(Dataset entries Opens)

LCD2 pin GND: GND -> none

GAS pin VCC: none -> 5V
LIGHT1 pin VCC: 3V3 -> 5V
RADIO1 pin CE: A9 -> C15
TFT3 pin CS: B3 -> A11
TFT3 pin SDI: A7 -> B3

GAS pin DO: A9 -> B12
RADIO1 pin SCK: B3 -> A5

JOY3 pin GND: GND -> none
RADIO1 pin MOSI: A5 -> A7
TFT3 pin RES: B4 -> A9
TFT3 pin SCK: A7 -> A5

(Dataset entries Closes)
(Dataset entries Opens)

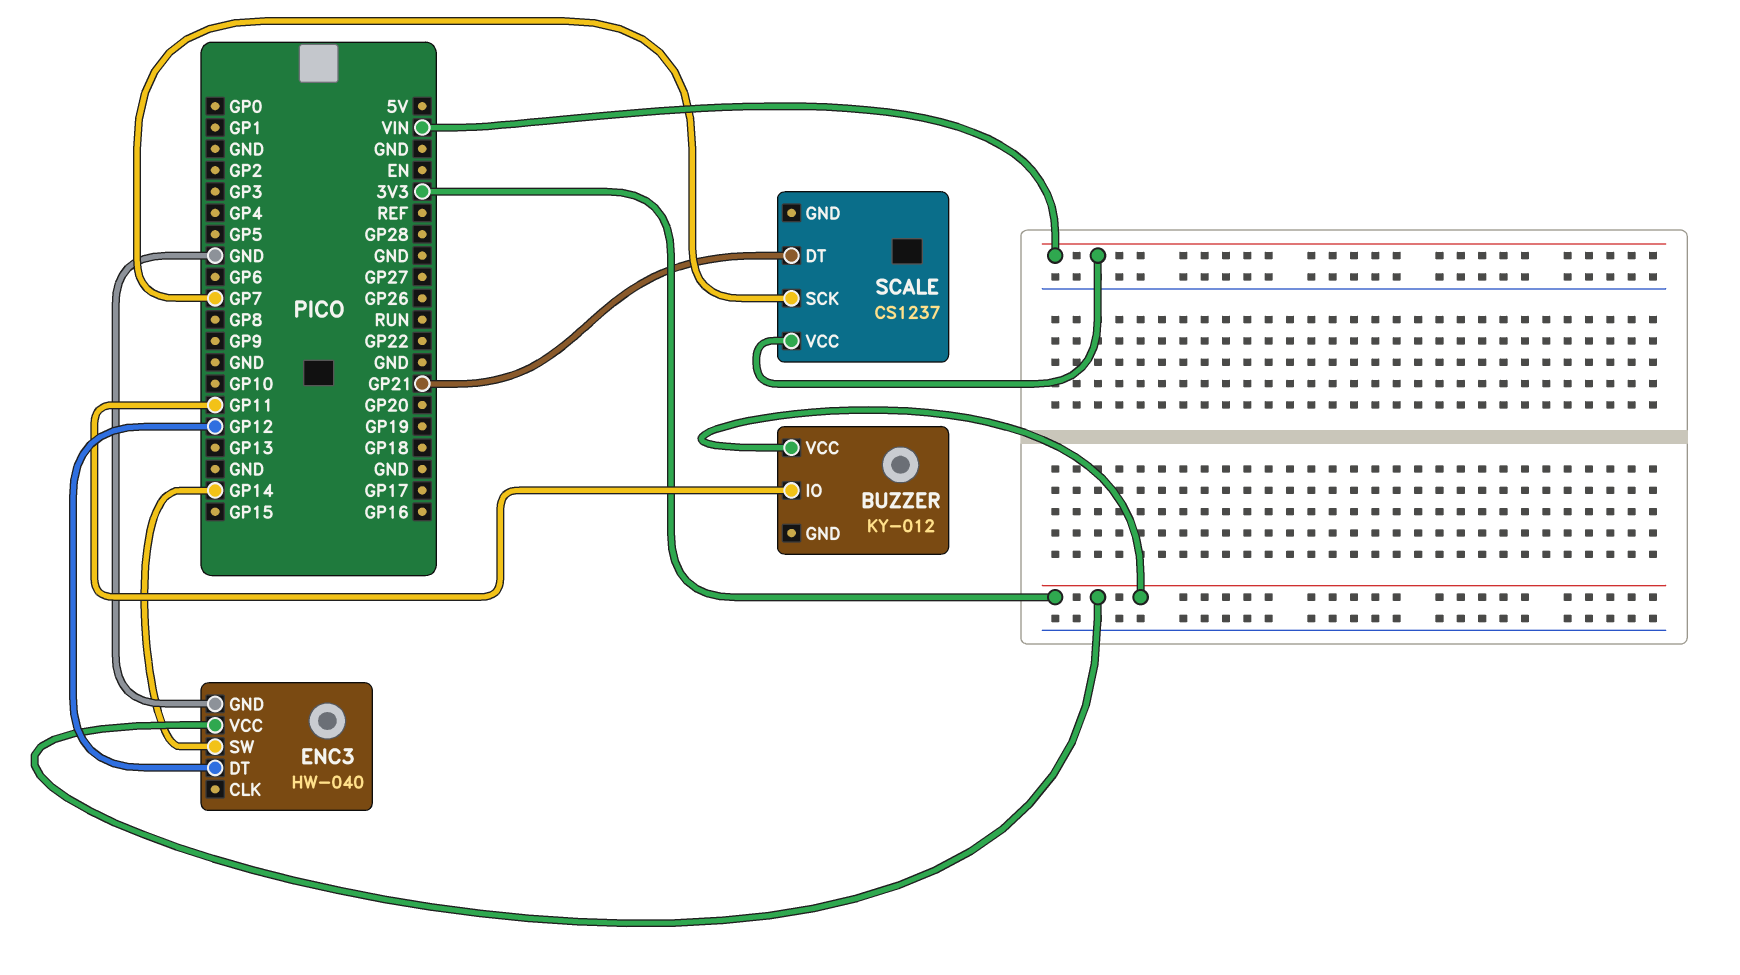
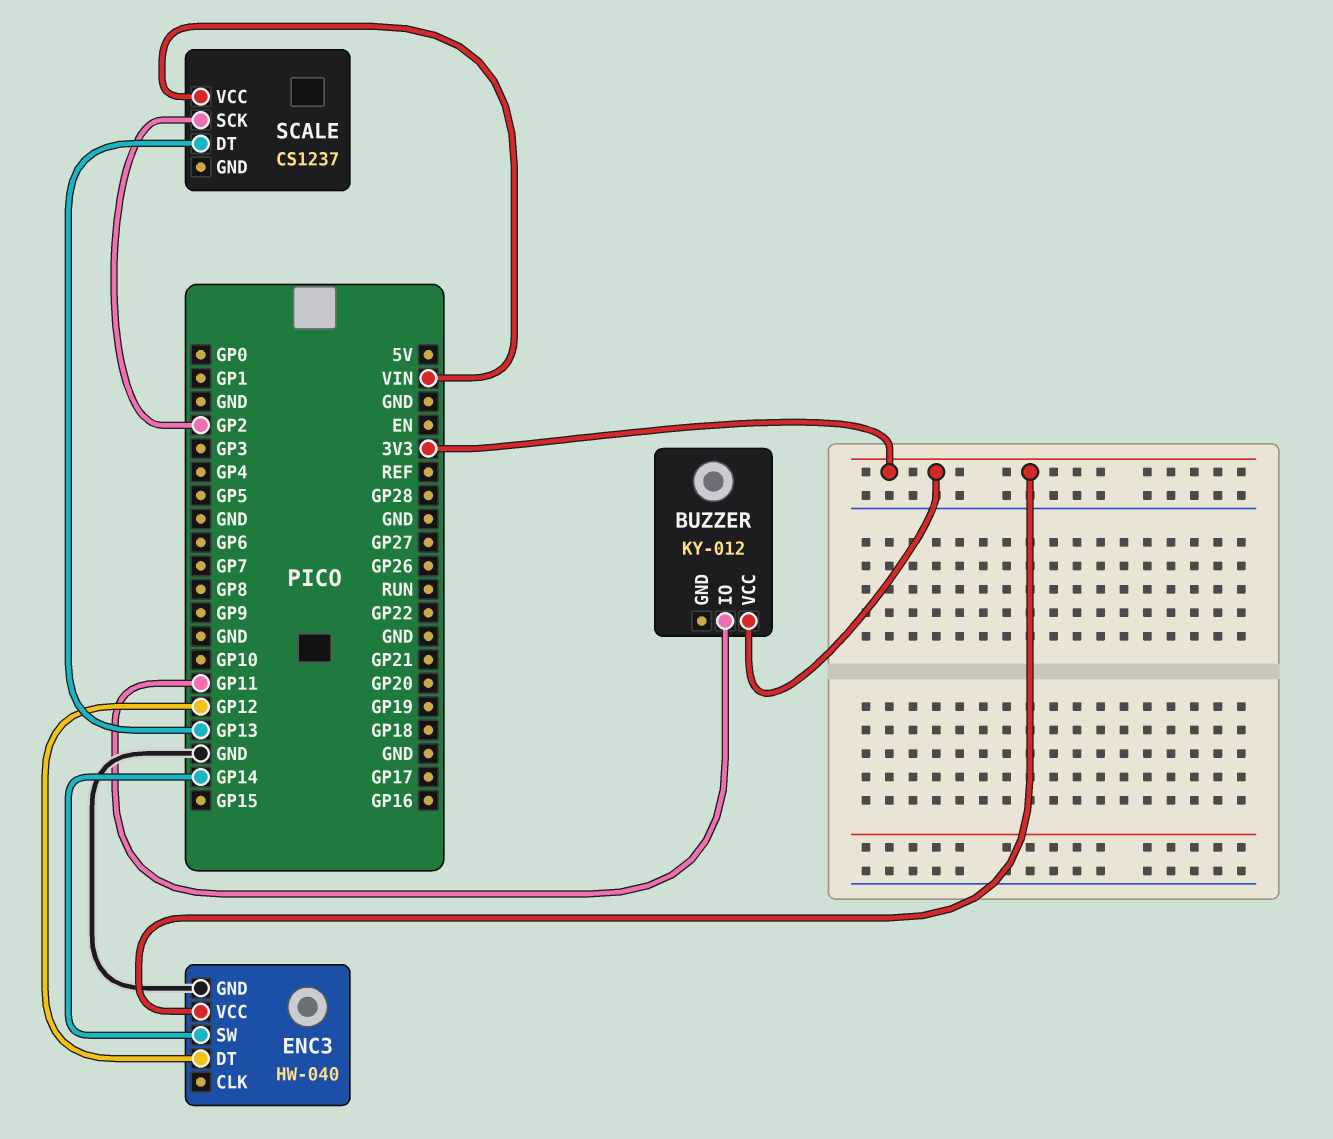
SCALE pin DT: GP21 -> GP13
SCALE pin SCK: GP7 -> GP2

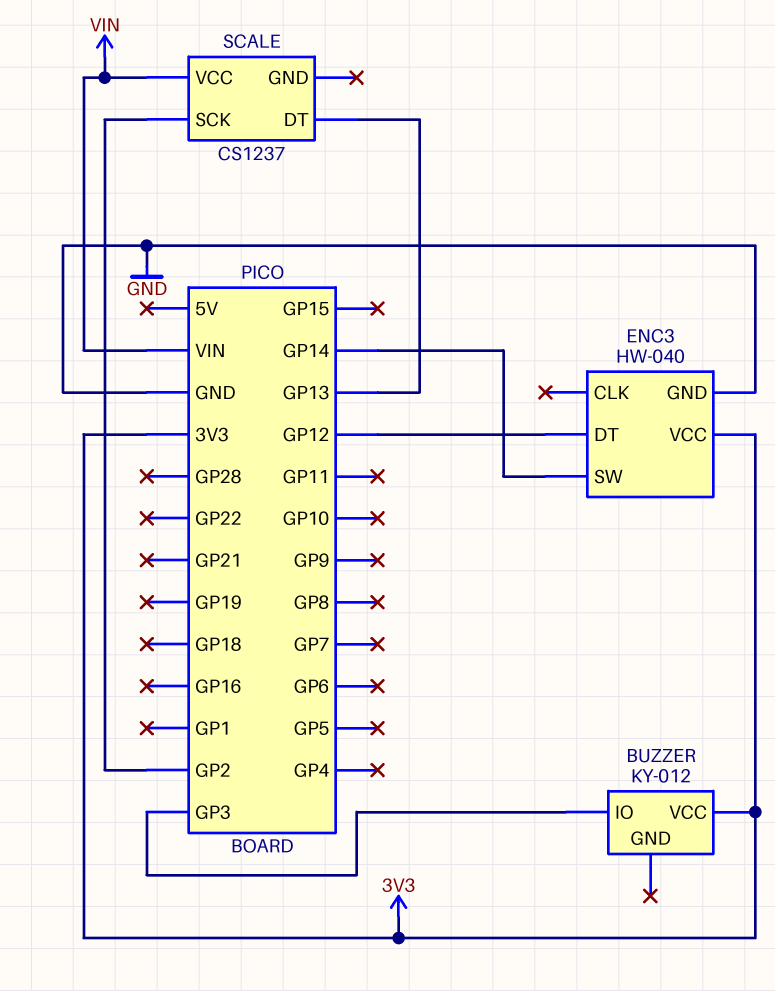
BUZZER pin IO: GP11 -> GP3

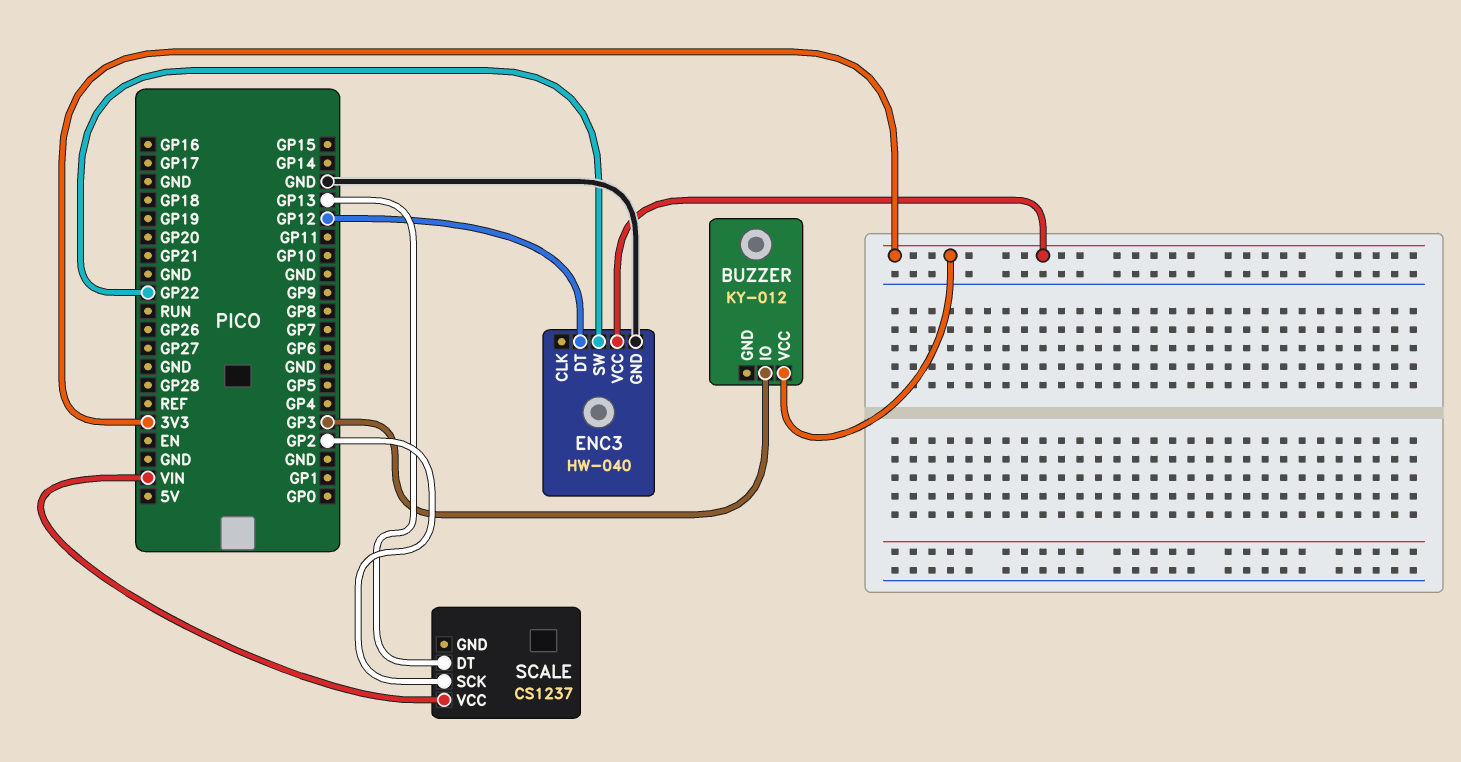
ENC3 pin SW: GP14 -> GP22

(Dataset entries Closes)

> _What you are asked to do_
Where does "SCALE" appear in the listing? Show every line that has it.

> _Exercise solution_
SCALE pin DT: GP21 -> GP13
SCALE pin SCK: GP7 -> GP2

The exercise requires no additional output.